Material to process:

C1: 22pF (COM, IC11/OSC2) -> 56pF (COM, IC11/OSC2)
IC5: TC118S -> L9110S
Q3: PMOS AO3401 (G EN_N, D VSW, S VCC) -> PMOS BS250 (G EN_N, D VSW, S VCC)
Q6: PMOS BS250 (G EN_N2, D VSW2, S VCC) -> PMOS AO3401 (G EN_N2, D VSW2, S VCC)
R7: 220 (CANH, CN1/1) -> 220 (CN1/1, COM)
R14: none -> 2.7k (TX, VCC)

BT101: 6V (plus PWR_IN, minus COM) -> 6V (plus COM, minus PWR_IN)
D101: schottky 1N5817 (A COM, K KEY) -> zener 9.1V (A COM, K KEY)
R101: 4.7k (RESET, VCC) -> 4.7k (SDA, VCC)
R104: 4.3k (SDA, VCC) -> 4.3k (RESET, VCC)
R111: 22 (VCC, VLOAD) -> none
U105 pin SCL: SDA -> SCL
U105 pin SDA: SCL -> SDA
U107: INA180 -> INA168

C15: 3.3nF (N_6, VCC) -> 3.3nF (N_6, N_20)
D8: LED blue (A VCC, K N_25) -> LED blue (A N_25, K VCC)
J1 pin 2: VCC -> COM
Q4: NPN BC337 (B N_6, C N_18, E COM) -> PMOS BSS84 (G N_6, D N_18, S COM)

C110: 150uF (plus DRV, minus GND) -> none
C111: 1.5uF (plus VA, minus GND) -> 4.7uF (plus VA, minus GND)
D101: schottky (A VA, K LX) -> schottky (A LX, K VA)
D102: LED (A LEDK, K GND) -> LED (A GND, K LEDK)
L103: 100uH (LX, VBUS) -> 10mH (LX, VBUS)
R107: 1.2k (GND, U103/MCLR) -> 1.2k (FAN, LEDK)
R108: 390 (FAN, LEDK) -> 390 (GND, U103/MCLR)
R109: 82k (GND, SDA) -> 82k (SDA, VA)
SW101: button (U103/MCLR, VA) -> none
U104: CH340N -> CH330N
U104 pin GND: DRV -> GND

The task:
Only the lines from the one with "R108: 390 (FAN, LEDK) -> 390 (GND, U103/MCLR)" through the final line above belong in the answer, each reproduced word for word.

Answer space:
R108: 390 (FAN, LEDK) -> 390 (GND, U103/MCLR)
R109: 82k (GND, SDA) -> 82k (SDA, VA)
SW101: button (U103/MCLR, VA) -> none
U104: CH340N -> CH330N
U104 pin GND: DRV -> GND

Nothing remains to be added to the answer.